::: Records provided :::
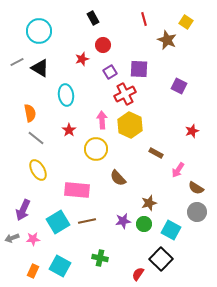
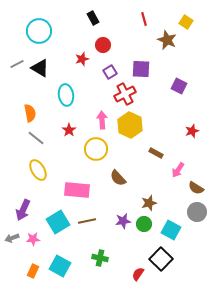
gray line at (17, 62): moved 2 px down
purple square at (139, 69): moved 2 px right
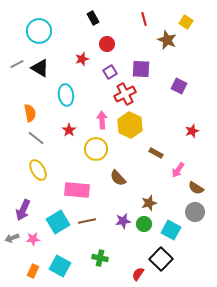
red circle at (103, 45): moved 4 px right, 1 px up
gray circle at (197, 212): moved 2 px left
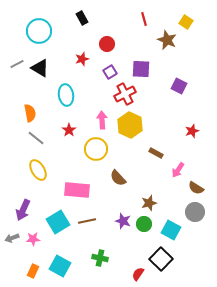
black rectangle at (93, 18): moved 11 px left
purple star at (123, 221): rotated 28 degrees clockwise
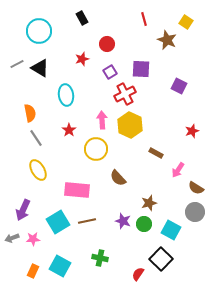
gray line at (36, 138): rotated 18 degrees clockwise
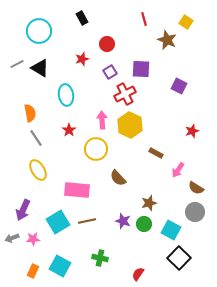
black square at (161, 259): moved 18 px right, 1 px up
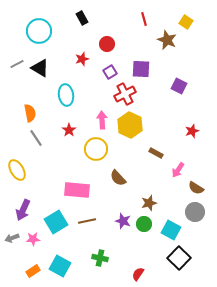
yellow ellipse at (38, 170): moved 21 px left
cyan square at (58, 222): moved 2 px left
orange rectangle at (33, 271): rotated 32 degrees clockwise
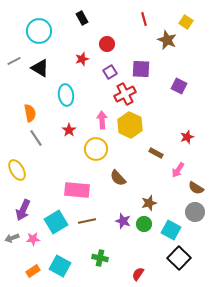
gray line at (17, 64): moved 3 px left, 3 px up
red star at (192, 131): moved 5 px left, 6 px down
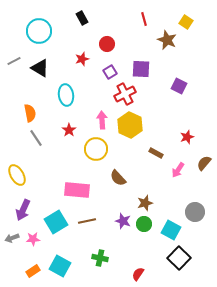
yellow ellipse at (17, 170): moved 5 px down
brown semicircle at (196, 188): moved 8 px right, 25 px up; rotated 98 degrees clockwise
brown star at (149, 203): moved 4 px left
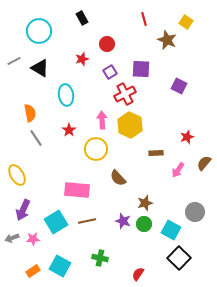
brown rectangle at (156, 153): rotated 32 degrees counterclockwise
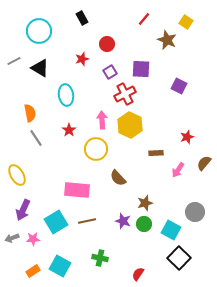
red line at (144, 19): rotated 56 degrees clockwise
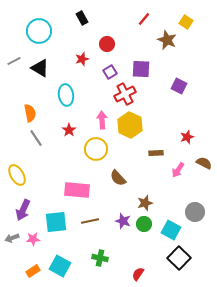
brown semicircle at (204, 163): rotated 77 degrees clockwise
brown line at (87, 221): moved 3 px right
cyan square at (56, 222): rotated 25 degrees clockwise
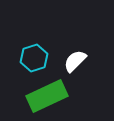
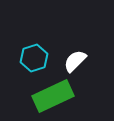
green rectangle: moved 6 px right
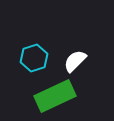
green rectangle: moved 2 px right
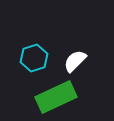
green rectangle: moved 1 px right, 1 px down
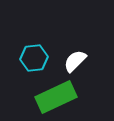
cyan hexagon: rotated 12 degrees clockwise
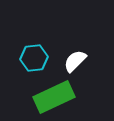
green rectangle: moved 2 px left
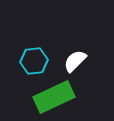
cyan hexagon: moved 3 px down
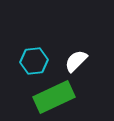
white semicircle: moved 1 px right
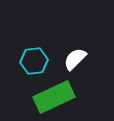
white semicircle: moved 1 px left, 2 px up
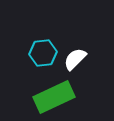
cyan hexagon: moved 9 px right, 8 px up
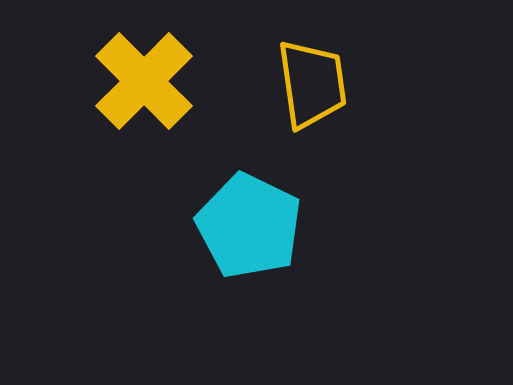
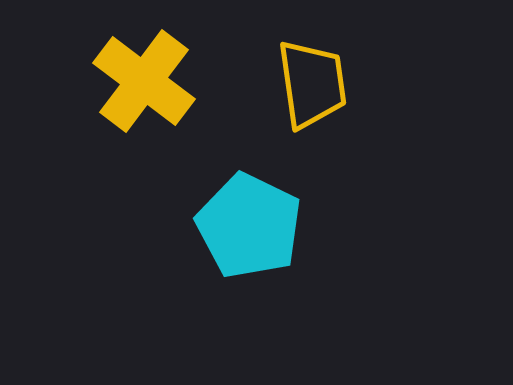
yellow cross: rotated 8 degrees counterclockwise
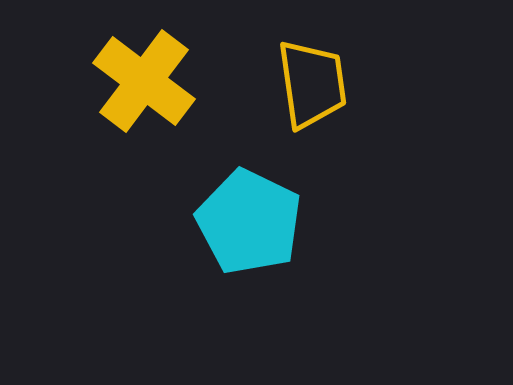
cyan pentagon: moved 4 px up
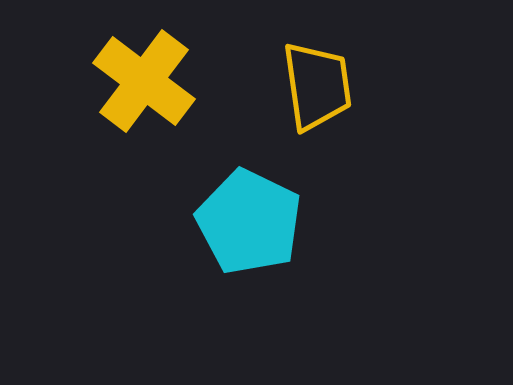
yellow trapezoid: moved 5 px right, 2 px down
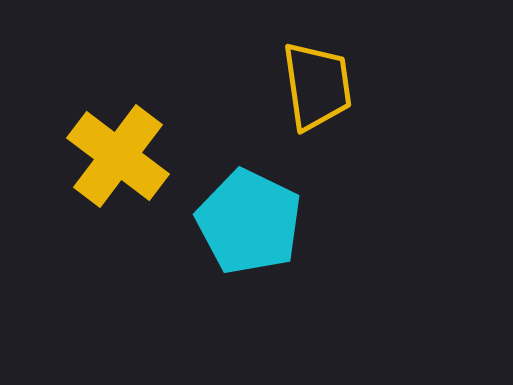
yellow cross: moved 26 px left, 75 px down
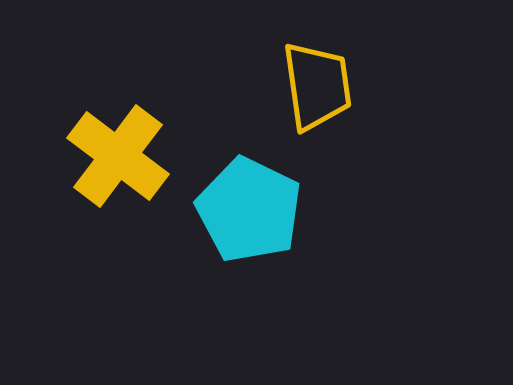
cyan pentagon: moved 12 px up
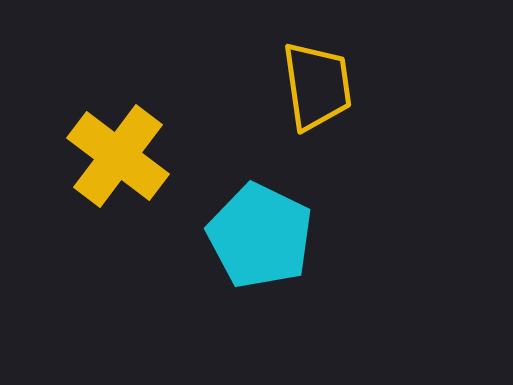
cyan pentagon: moved 11 px right, 26 px down
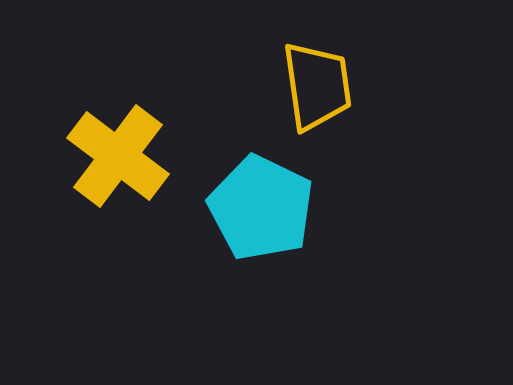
cyan pentagon: moved 1 px right, 28 px up
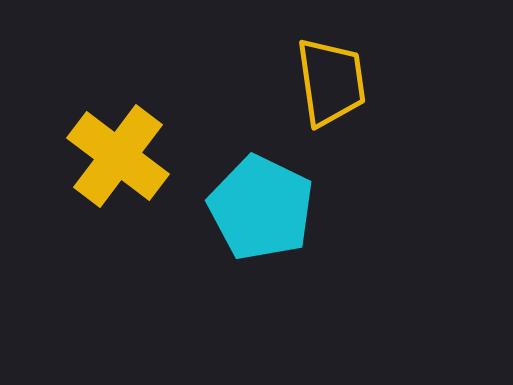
yellow trapezoid: moved 14 px right, 4 px up
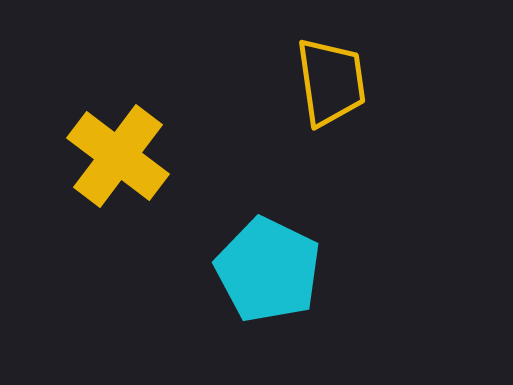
cyan pentagon: moved 7 px right, 62 px down
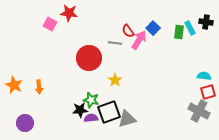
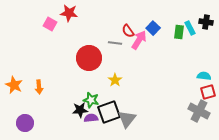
gray triangle: rotated 36 degrees counterclockwise
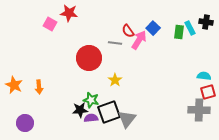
gray cross: moved 1 px up; rotated 25 degrees counterclockwise
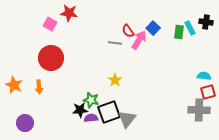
red circle: moved 38 px left
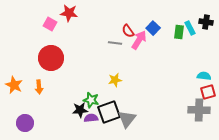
yellow star: rotated 24 degrees clockwise
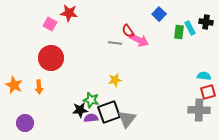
blue square: moved 6 px right, 14 px up
pink arrow: rotated 84 degrees clockwise
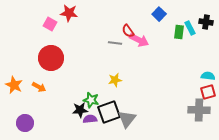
cyan semicircle: moved 4 px right
orange arrow: rotated 56 degrees counterclockwise
purple semicircle: moved 1 px left, 1 px down
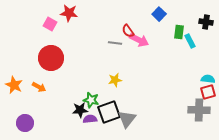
cyan rectangle: moved 13 px down
cyan semicircle: moved 3 px down
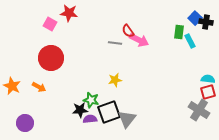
blue square: moved 36 px right, 4 px down
orange star: moved 2 px left, 1 px down
gray cross: rotated 30 degrees clockwise
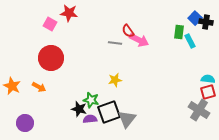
black star: moved 1 px left, 1 px up; rotated 21 degrees clockwise
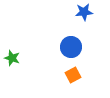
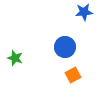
blue circle: moved 6 px left
green star: moved 3 px right
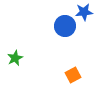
blue circle: moved 21 px up
green star: rotated 28 degrees clockwise
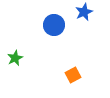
blue star: rotated 18 degrees counterclockwise
blue circle: moved 11 px left, 1 px up
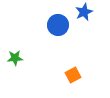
blue circle: moved 4 px right
green star: rotated 21 degrees clockwise
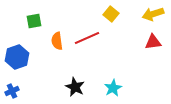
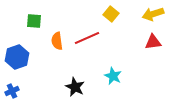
green square: rotated 14 degrees clockwise
cyan star: moved 12 px up; rotated 18 degrees counterclockwise
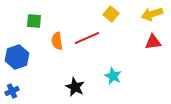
yellow arrow: moved 1 px left
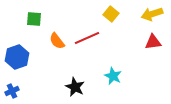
green square: moved 2 px up
orange semicircle: rotated 30 degrees counterclockwise
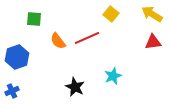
yellow arrow: rotated 50 degrees clockwise
orange semicircle: moved 1 px right
cyan star: rotated 24 degrees clockwise
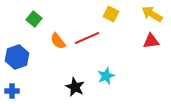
yellow square: rotated 14 degrees counterclockwise
green square: rotated 35 degrees clockwise
red triangle: moved 2 px left, 1 px up
cyan star: moved 7 px left
blue cross: rotated 24 degrees clockwise
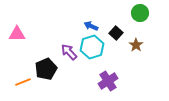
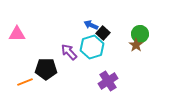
green circle: moved 21 px down
blue arrow: moved 1 px up
black square: moved 13 px left
black pentagon: rotated 25 degrees clockwise
orange line: moved 2 px right
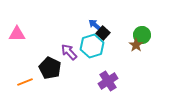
blue arrow: moved 4 px right; rotated 16 degrees clockwise
green circle: moved 2 px right, 1 px down
cyan hexagon: moved 1 px up
black pentagon: moved 4 px right, 1 px up; rotated 25 degrees clockwise
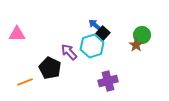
purple cross: rotated 18 degrees clockwise
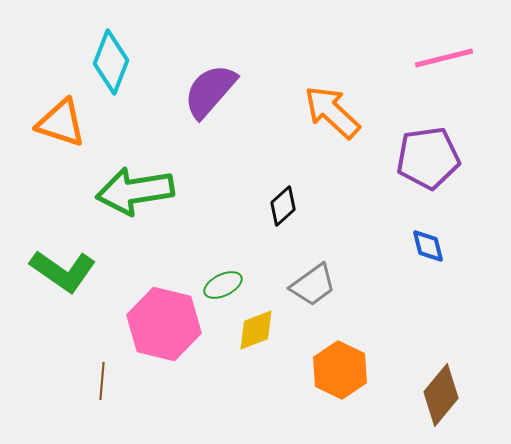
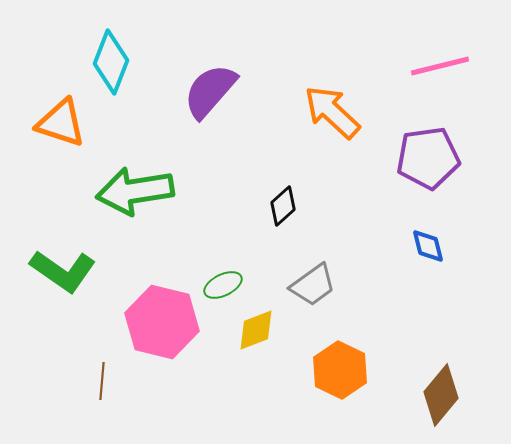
pink line: moved 4 px left, 8 px down
pink hexagon: moved 2 px left, 2 px up
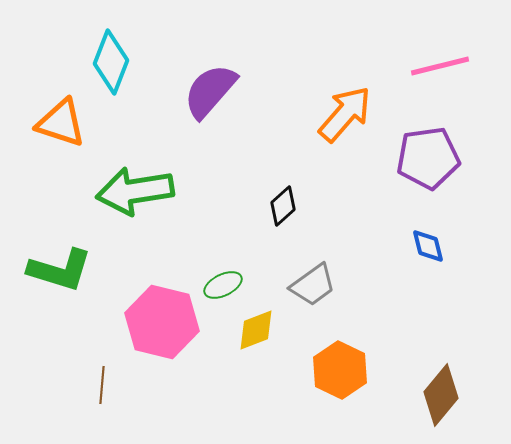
orange arrow: moved 13 px right, 2 px down; rotated 88 degrees clockwise
green L-shape: moved 3 px left, 1 px up; rotated 18 degrees counterclockwise
brown line: moved 4 px down
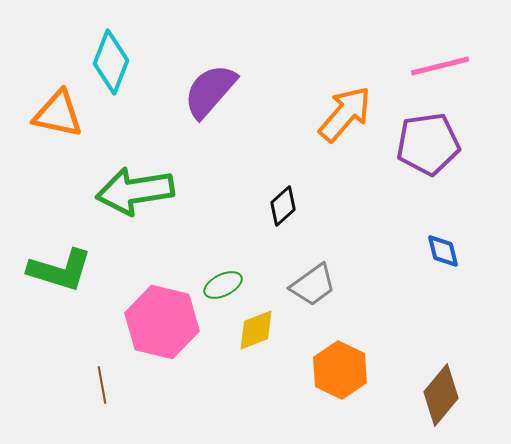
orange triangle: moved 3 px left, 9 px up; rotated 6 degrees counterclockwise
purple pentagon: moved 14 px up
blue diamond: moved 15 px right, 5 px down
brown line: rotated 15 degrees counterclockwise
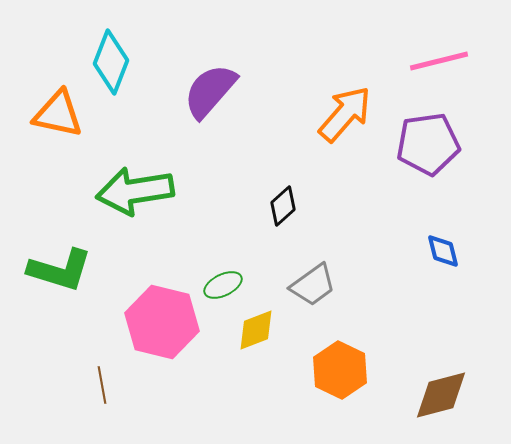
pink line: moved 1 px left, 5 px up
brown diamond: rotated 36 degrees clockwise
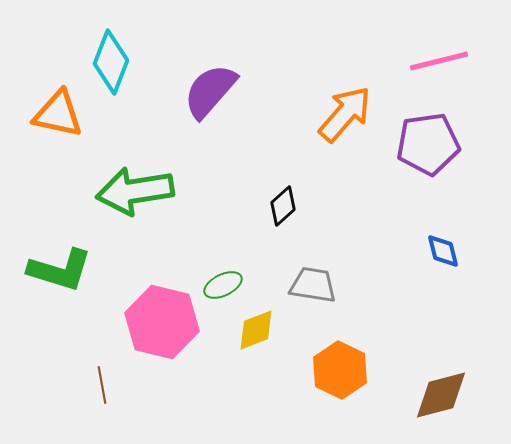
gray trapezoid: rotated 135 degrees counterclockwise
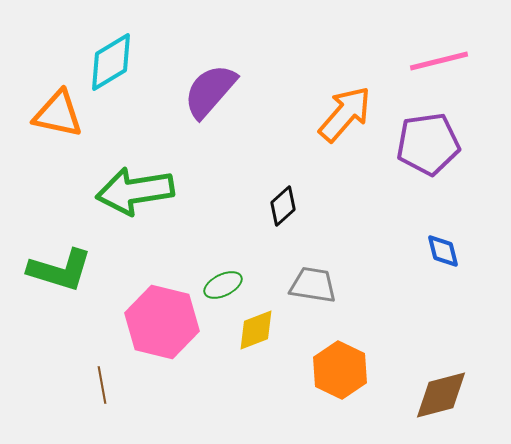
cyan diamond: rotated 38 degrees clockwise
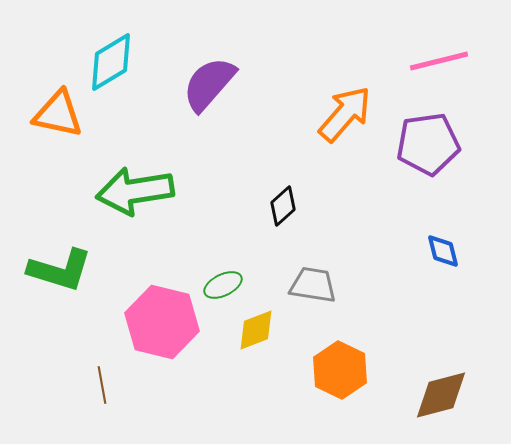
purple semicircle: moved 1 px left, 7 px up
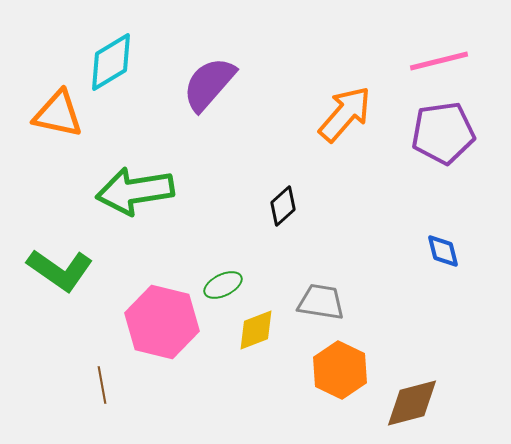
purple pentagon: moved 15 px right, 11 px up
green L-shape: rotated 18 degrees clockwise
gray trapezoid: moved 8 px right, 17 px down
brown diamond: moved 29 px left, 8 px down
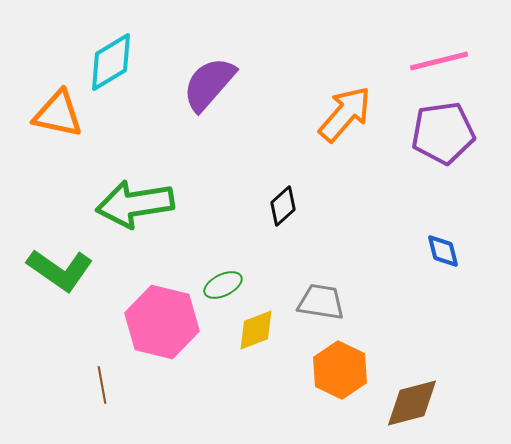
green arrow: moved 13 px down
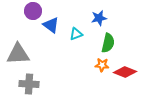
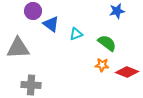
blue star: moved 18 px right, 7 px up
blue triangle: moved 1 px up
green semicircle: moved 1 px left; rotated 66 degrees counterclockwise
gray triangle: moved 6 px up
red diamond: moved 2 px right
gray cross: moved 2 px right, 1 px down
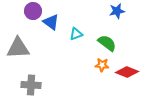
blue triangle: moved 2 px up
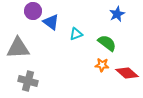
blue star: moved 3 px down; rotated 14 degrees counterclockwise
red diamond: moved 1 px down; rotated 20 degrees clockwise
gray cross: moved 3 px left, 4 px up; rotated 12 degrees clockwise
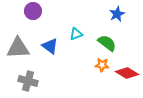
blue triangle: moved 1 px left, 24 px down
red diamond: rotated 10 degrees counterclockwise
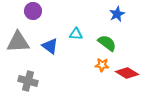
cyan triangle: rotated 24 degrees clockwise
gray triangle: moved 6 px up
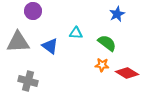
cyan triangle: moved 1 px up
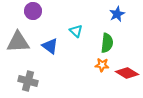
cyan triangle: moved 2 px up; rotated 40 degrees clockwise
green semicircle: rotated 60 degrees clockwise
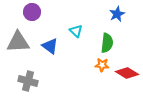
purple circle: moved 1 px left, 1 px down
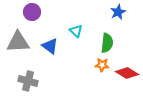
blue star: moved 1 px right, 2 px up
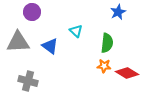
orange star: moved 2 px right, 1 px down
:::
_Exercise aim_. Write out every line of the data above word for word, leaving out the pictures.

_Solution to this problem_.
gray line at (17, 62): moved 2 px down
purple square at (139, 69): moved 2 px right
red circle at (103, 45): moved 4 px right, 1 px up
gray circle at (197, 212): moved 2 px left
black rectangle at (93, 18): moved 11 px left
purple star at (123, 221): rotated 28 degrees clockwise
gray line at (36, 138): rotated 18 degrees clockwise
black square at (161, 259): moved 18 px right, 1 px up
yellow ellipse at (38, 170): moved 21 px left
cyan square at (58, 222): moved 2 px left
orange rectangle at (33, 271): rotated 32 degrees clockwise
gray line at (17, 64): moved 3 px left, 3 px up
red star at (192, 131): moved 5 px left, 6 px down
yellow ellipse at (17, 170): moved 5 px down
brown semicircle at (196, 188): moved 8 px right, 25 px up; rotated 98 degrees clockwise
brown star at (149, 203): moved 4 px left
brown rectangle at (156, 153): rotated 32 degrees counterclockwise
red line at (144, 19): rotated 56 degrees clockwise
brown semicircle at (204, 163): rotated 77 degrees clockwise
brown line at (87, 221): moved 3 px right
cyan square at (56, 222): rotated 25 degrees clockwise
green rectangle: moved 6 px right
green rectangle: moved 2 px right
green rectangle: moved 1 px right, 1 px down
cyan hexagon: rotated 12 degrees clockwise
green rectangle: moved 2 px left
cyan hexagon: moved 3 px down
white semicircle: moved 1 px right
white semicircle: moved 1 px left, 2 px up
cyan hexagon: moved 9 px right, 8 px up
yellow cross: rotated 8 degrees counterclockwise
cyan pentagon: moved 4 px up
yellow trapezoid: moved 5 px right, 2 px down
yellow cross: moved 26 px left, 75 px down
cyan pentagon: moved 12 px up
cyan pentagon: moved 11 px right, 26 px down
cyan pentagon: moved 1 px right, 28 px up
yellow trapezoid: moved 14 px right, 4 px up
cyan pentagon: moved 7 px right, 62 px down
gray triangle: rotated 36 degrees counterclockwise
gray cross: moved 1 px up; rotated 25 degrees counterclockwise
red circle: moved 38 px left
yellow star: rotated 24 degrees clockwise
blue square: moved 6 px right, 14 px up
pink arrow: rotated 84 degrees clockwise
cyan semicircle: moved 4 px right
orange arrow: rotated 56 degrees counterclockwise
purple semicircle: moved 1 px left, 1 px down
cyan rectangle: moved 13 px down
cyan semicircle: moved 3 px down
blue square: moved 36 px right, 4 px down
orange star: moved 2 px left, 1 px down
gray cross: rotated 30 degrees clockwise
black star: moved 1 px left, 1 px up; rotated 21 degrees clockwise
blue circle: moved 6 px left
green star: moved 3 px right
blue circle: moved 21 px up
green star: rotated 28 degrees clockwise
blue star: rotated 18 degrees counterclockwise
blue circle: moved 11 px left, 1 px up
blue circle: moved 4 px right
green star: rotated 21 degrees clockwise
green square: rotated 14 degrees clockwise
cyan star: moved 12 px up; rotated 18 degrees counterclockwise
yellow arrow: moved 1 px left
green square: moved 2 px up
orange semicircle: rotated 30 degrees counterclockwise
yellow arrow: rotated 50 degrees clockwise
orange semicircle: moved 1 px right
cyan star: rotated 24 degrees clockwise
yellow square: rotated 14 degrees counterclockwise
green square: rotated 35 degrees clockwise
red triangle: moved 2 px left, 1 px up
cyan star: moved 7 px left
blue cross: rotated 24 degrees clockwise
green circle: moved 21 px down
blue arrow: moved 1 px up
black square: moved 13 px left
black pentagon: rotated 25 degrees clockwise
orange line: moved 2 px right
blue arrow: moved 4 px right; rotated 16 degrees clockwise
green circle: moved 2 px right, 1 px down
cyan hexagon: moved 1 px up
black pentagon: moved 4 px right, 1 px up; rotated 25 degrees clockwise
purple cross: rotated 18 degrees clockwise
pink line: moved 4 px left, 8 px down
pink hexagon: moved 2 px left, 2 px up
orange arrow: moved 13 px right, 2 px down; rotated 88 degrees clockwise
green L-shape: moved 3 px left, 1 px up; rotated 18 degrees counterclockwise
brown line: moved 4 px down
orange triangle: moved 3 px left, 9 px up; rotated 6 degrees counterclockwise
purple pentagon: moved 14 px up
blue diamond: moved 15 px right, 5 px down
brown line: rotated 15 degrees counterclockwise
pink line: moved 1 px left, 5 px up
brown diamond: rotated 36 degrees clockwise
gray trapezoid: rotated 135 degrees counterclockwise
cyan diamond: rotated 38 degrees clockwise
purple semicircle: moved 1 px left, 7 px up
purple pentagon: moved 15 px right, 11 px up
green L-shape: rotated 18 degrees clockwise
gray trapezoid: moved 8 px right, 17 px down
brown diamond: moved 29 px left, 8 px down
green arrow: moved 13 px down
blue star: moved 18 px right, 7 px up
blue triangle: moved 1 px up
green semicircle: moved 1 px left; rotated 66 degrees counterclockwise
gray triangle: moved 6 px up
red diamond: moved 2 px right
gray cross: moved 2 px right, 1 px down
blue triangle: moved 2 px up
blue star: moved 3 px down; rotated 14 degrees counterclockwise
red diamond: moved 1 px down; rotated 20 degrees clockwise
gray cross: moved 3 px left, 4 px up; rotated 12 degrees clockwise
blue triangle: moved 1 px left, 24 px down
red diamond: rotated 10 degrees counterclockwise
cyan triangle: rotated 24 degrees clockwise
gray triangle: moved 6 px up
cyan triangle: moved 1 px up
cyan triangle: moved 2 px up; rotated 40 degrees clockwise
green semicircle: rotated 60 degrees clockwise
purple circle: moved 1 px left, 1 px down
blue star: moved 1 px right, 2 px up
orange star: moved 2 px right, 1 px down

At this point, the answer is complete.